What the exercise asks: The line containing "C17: none -> 4.7uF (n12, n22)" and every line after it, through the last line of the records, are to be transcribed exactly, and nothing else.

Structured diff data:
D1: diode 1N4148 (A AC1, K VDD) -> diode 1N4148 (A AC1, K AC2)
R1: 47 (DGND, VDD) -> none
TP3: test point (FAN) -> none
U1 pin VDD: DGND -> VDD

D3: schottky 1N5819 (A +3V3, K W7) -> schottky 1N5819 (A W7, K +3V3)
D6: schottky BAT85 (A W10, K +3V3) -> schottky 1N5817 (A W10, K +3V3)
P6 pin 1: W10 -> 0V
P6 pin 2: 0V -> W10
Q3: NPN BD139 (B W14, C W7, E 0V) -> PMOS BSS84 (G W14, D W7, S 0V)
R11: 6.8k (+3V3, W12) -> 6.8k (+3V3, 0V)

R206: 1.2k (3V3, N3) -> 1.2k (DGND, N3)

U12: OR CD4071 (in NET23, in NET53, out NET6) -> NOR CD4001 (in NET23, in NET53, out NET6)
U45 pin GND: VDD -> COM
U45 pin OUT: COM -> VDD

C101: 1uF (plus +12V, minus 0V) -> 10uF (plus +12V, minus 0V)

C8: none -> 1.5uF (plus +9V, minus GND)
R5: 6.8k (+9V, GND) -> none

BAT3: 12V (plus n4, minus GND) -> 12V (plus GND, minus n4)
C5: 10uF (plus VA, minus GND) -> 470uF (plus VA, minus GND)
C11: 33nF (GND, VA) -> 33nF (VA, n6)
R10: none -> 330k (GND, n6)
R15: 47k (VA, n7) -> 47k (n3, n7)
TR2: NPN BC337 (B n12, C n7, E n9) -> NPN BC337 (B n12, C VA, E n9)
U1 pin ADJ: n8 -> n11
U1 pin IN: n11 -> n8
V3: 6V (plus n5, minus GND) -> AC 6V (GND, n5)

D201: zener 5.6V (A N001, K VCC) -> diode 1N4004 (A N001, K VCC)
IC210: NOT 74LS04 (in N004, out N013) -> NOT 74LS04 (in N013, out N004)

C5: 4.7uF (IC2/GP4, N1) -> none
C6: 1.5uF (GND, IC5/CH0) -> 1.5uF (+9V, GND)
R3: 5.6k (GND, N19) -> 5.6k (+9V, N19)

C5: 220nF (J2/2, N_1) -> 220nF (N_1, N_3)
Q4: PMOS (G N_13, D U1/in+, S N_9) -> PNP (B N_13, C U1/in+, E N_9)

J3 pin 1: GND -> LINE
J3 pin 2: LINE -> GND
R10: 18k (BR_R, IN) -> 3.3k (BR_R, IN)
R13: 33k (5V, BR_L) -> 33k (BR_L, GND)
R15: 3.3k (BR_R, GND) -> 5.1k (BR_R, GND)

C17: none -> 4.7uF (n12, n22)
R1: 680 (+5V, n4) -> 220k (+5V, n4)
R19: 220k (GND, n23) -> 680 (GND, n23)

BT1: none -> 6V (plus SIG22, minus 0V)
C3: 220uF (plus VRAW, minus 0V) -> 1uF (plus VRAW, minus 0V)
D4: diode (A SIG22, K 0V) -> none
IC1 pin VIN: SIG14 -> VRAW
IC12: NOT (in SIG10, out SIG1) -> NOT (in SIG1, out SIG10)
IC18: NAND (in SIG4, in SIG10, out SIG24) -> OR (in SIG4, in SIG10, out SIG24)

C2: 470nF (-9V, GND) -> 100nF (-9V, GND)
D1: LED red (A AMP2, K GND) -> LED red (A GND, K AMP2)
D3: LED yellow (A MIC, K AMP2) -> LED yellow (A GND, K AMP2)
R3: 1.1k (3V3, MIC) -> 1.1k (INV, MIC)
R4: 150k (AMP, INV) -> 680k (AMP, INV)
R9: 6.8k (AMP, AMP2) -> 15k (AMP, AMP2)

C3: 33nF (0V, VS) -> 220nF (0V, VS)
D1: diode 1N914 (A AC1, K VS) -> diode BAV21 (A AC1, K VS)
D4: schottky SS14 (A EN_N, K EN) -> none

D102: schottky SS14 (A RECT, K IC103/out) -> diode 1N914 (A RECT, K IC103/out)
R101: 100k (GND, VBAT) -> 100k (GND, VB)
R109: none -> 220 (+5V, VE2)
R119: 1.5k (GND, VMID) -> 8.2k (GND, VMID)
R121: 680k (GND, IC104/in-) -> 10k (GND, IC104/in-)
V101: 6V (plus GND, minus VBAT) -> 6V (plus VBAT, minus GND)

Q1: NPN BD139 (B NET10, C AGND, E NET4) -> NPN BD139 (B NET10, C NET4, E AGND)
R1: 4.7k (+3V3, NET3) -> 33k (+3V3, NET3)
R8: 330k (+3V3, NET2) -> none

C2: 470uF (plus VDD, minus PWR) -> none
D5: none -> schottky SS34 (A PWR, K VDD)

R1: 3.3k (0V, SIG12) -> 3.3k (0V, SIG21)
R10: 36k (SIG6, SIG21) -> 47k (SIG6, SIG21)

Result of this exercise:
C17: none -> 4.7uF (n12, n22)
R1: 680 (+5V, n4) -> 220k (+5V, n4)
R19: 220k (GND, n23) -> 680 (GND, n23)

BT1: none -> 6V (plus SIG22, minus 0V)
C3: 220uF (plus VRAW, minus 0V) -> 1uF (plus VRAW, minus 0V)
D4: diode (A SIG22, K 0V) -> none
IC1 pin VIN: SIG14 -> VRAW
IC12: NOT (in SIG10, out SIG1) -> NOT (in SIG1, out SIG10)
IC18: NAND (in SIG4, in SIG10, out SIG24) -> OR (in SIG4, in SIG10, out SIG24)

C2: 470nF (-9V, GND) -> 100nF (-9V, GND)
D1: LED red (A AMP2, K GND) -> LED red (A GND, K AMP2)
D3: LED yellow (A MIC, K AMP2) -> LED yellow (A GND, K AMP2)
R3: 1.1k (3V3, MIC) -> 1.1k (INV, MIC)
R4: 150k (AMP, INV) -> 680k (AMP, INV)
R9: 6.8k (AMP, AMP2) -> 15k (AMP, AMP2)

C3: 33nF (0V, VS) -> 220nF (0V, VS)
D1: diode 1N914 (A AC1, K VS) -> diode BAV21 (A AC1, K VS)
D4: schottky SS14 (A EN_N, K EN) -> none

D102: schottky SS14 (A RECT, K IC103/out) -> diode 1N914 (A RECT, K IC103/out)
R101: 100k (GND, VBAT) -> 100k (GND, VB)
R109: none -> 220 (+5V, VE2)
R119: 1.5k (GND, VMID) -> 8.2k (GND, VMID)
R121: 680k (GND, IC104/in-) -> 10k (GND, IC104/in-)
V101: 6V (plus GND, minus VBAT) -> 6V (plus VBAT, minus GND)

Q1: NPN BD139 (B NET10, C AGND, E NET4) -> NPN BD139 (B NET10, C NET4, E AGND)
R1: 4.7k (+3V3, NET3) -> 33k (+3V3, NET3)
R8: 330k (+3V3, NET2) -> none

C2: 470uF (plus VDD, minus PWR) -> none
D5: none -> schottky SS34 (A PWR, K VDD)

R1: 3.3k (0V, SIG12) -> 3.3k (0V, SIG21)
R10: 36k (SIG6, SIG21) -> 47k (SIG6, SIG21)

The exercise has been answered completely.